Records for this exercise:
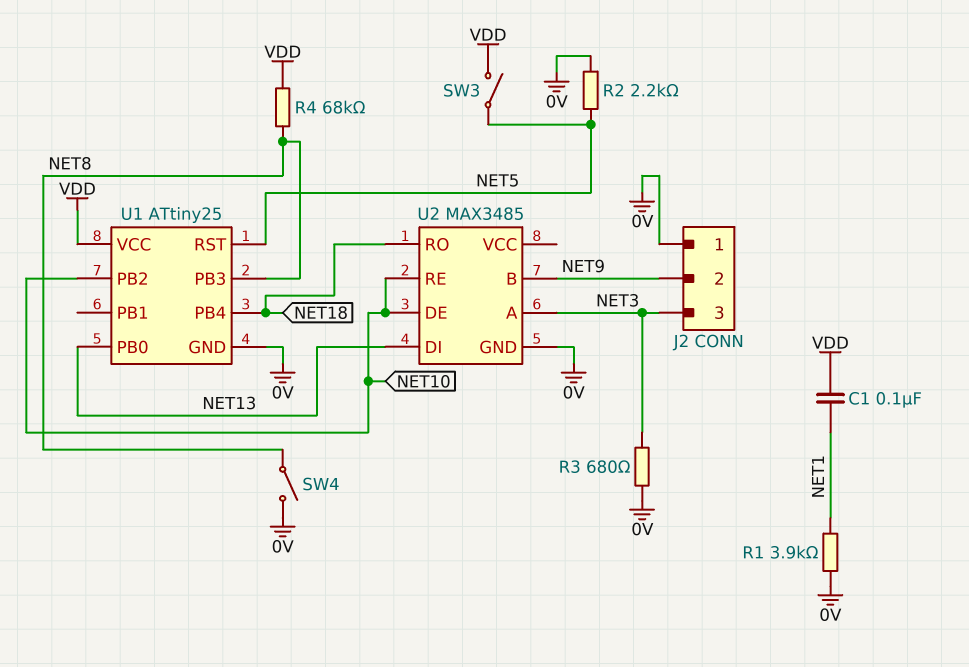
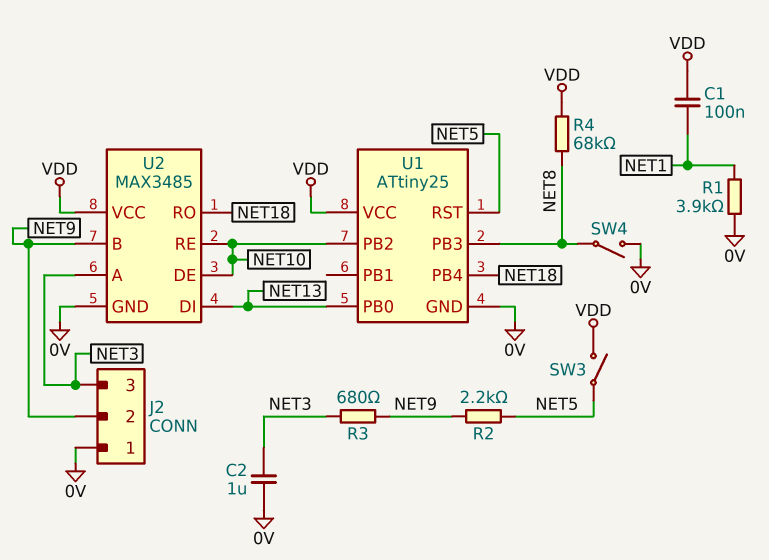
C2: none -> 1uF (0V, NET3)
R2: 2.2k (0V, NET5) -> 2.2k (NET5, NET9)
R3: 680 (0V, NET3) -> 680 (NET3, NET9)
U2 pin VCC: none -> VDD

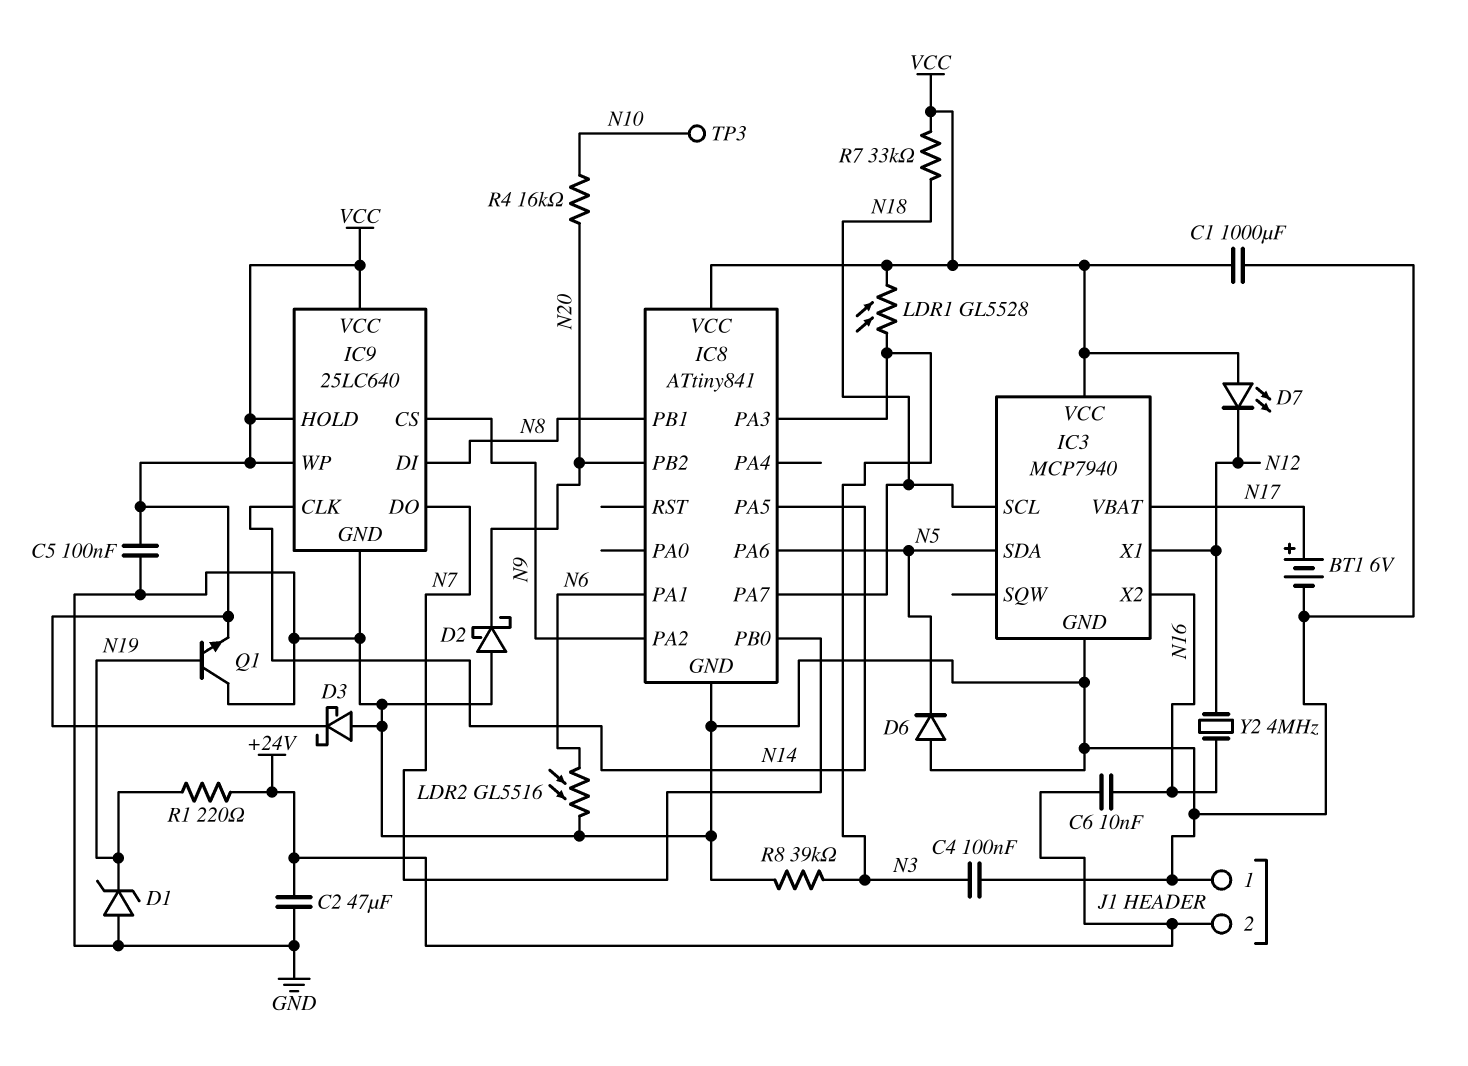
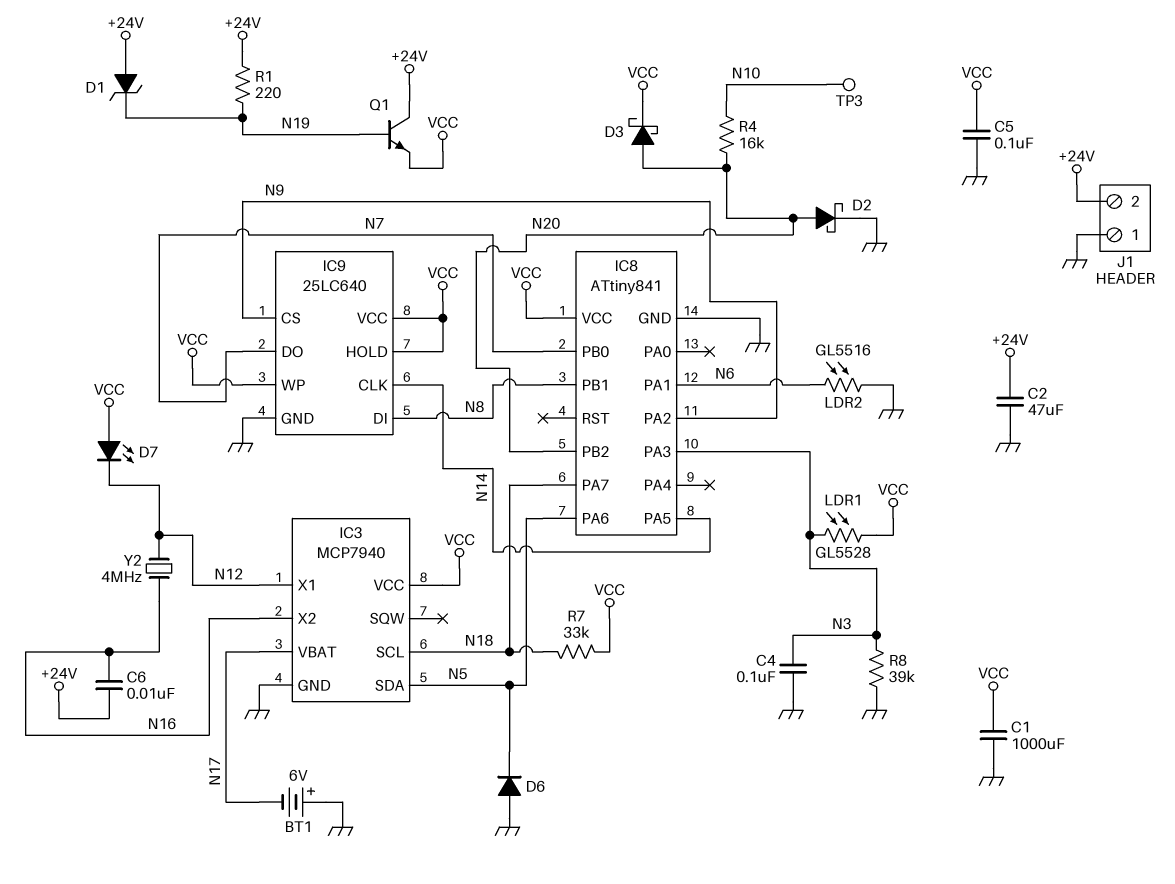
BT1: 6V (plus N17, minus GND) -> 6V (plus GND, minus N17)
D1: zener (A GND, K N19) -> zener (A +24V, K N19)
D2: schottky (A GND, K N20) -> schottky (A N20, K GND)
D3: schottky (A GND, K VCC) -> schottky (A N20, K VCC)
Q1: NPN (B N19, C GND, E VCC) -> NPN (B N19, C +24V, E VCC)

Aim of the exercise: From the entries above, tally every line holding the string "none". Give only the count.

Solution to this task: 2